Assignment: Down to the last line, retype the records below exactly and skip the pictures.

Study material:
□ □ □

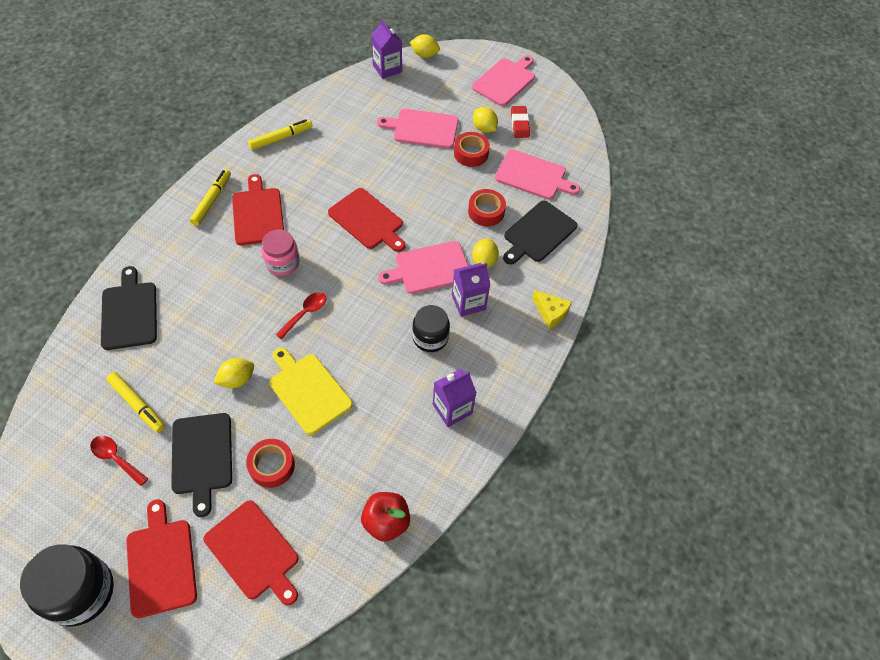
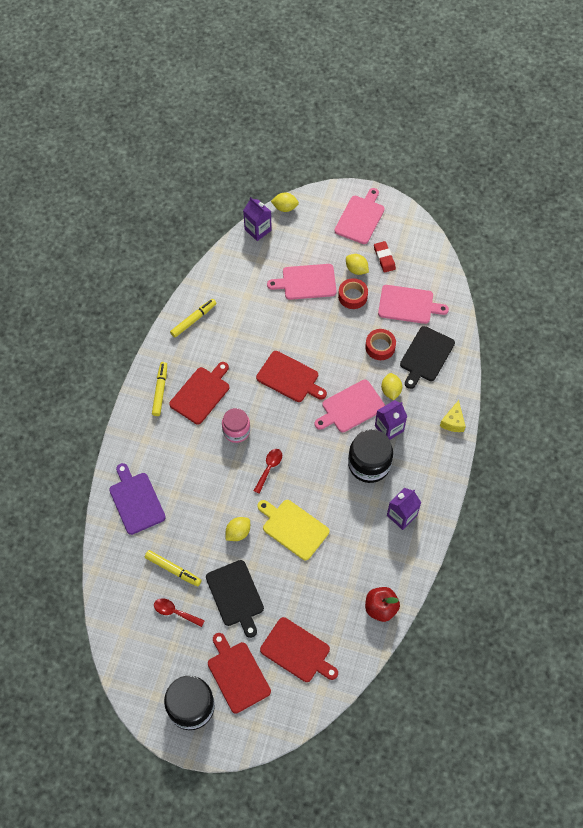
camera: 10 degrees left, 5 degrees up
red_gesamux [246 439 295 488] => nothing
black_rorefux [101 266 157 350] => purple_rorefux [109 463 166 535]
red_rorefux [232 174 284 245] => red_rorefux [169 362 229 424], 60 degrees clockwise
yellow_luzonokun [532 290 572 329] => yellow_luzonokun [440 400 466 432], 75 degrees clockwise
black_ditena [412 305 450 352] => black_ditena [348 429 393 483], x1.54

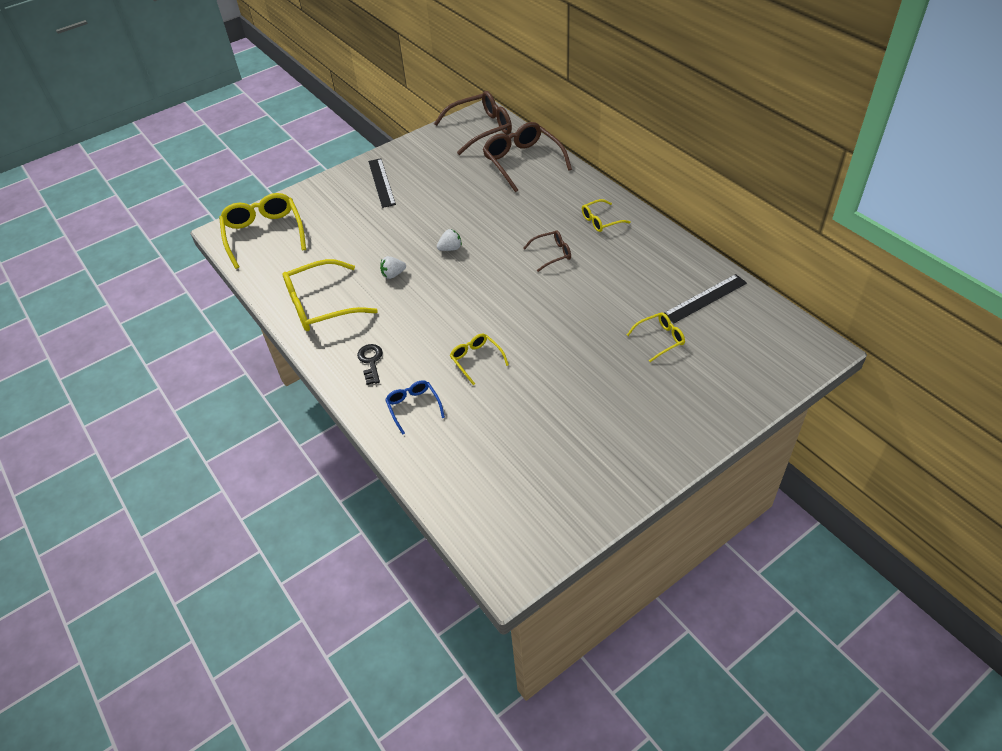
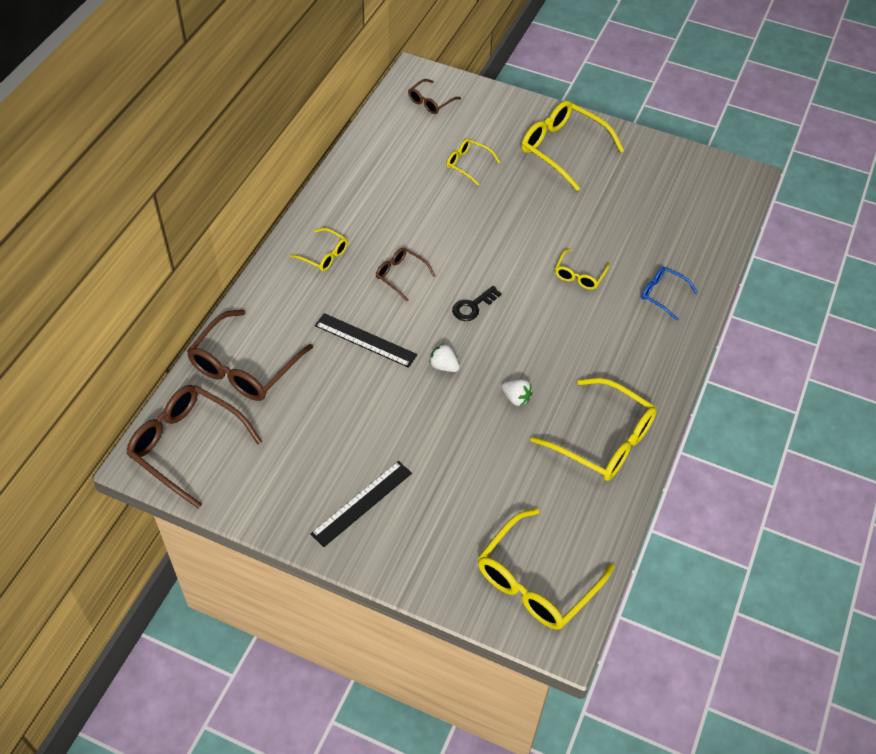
camera: 125 degrees left, 5 degrees up
nothing => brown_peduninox [408 79 461 114]
nothing => yellow_peduninox [521 100 624 191]
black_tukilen [357 344 383 385] => black_tukilen [452 286 502 321], move
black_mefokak [664 274 747 323] => black_mefokak [315 313 417 368], move
blue_peduninox [385 380 445 434] => blue_peduninox [641 267 698 321], 90 degrees clockwise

□ □ □

Exercise result:
camera: 10 degrees left, 5 degrees up
red_gesamux [246 439 295 488] => nothing
black_rorefux [101 266 157 350] => purple_rorefux [109 463 166 535]
red_rorefux [232 174 284 245] => red_rorefux [169 362 229 424], 60 degrees clockwise
yellow_luzonokun [532 290 572 329] => yellow_luzonokun [440 400 466 432], 75 degrees clockwise
black_ditena [412 305 450 352] => black_ditena [348 429 393 483], x1.54

camera: 125 degrees left, 5 degrees up
nothing => brown_peduninox [408 79 461 114]
nothing => yellow_peduninox [521 100 624 191]
black_tukilen [357 344 383 385] => black_tukilen [452 286 502 321], move
black_mefokak [664 274 747 323] => black_mefokak [315 313 417 368], move
blue_peduninox [385 380 445 434] => blue_peduninox [641 267 698 321], 90 degrees clockwise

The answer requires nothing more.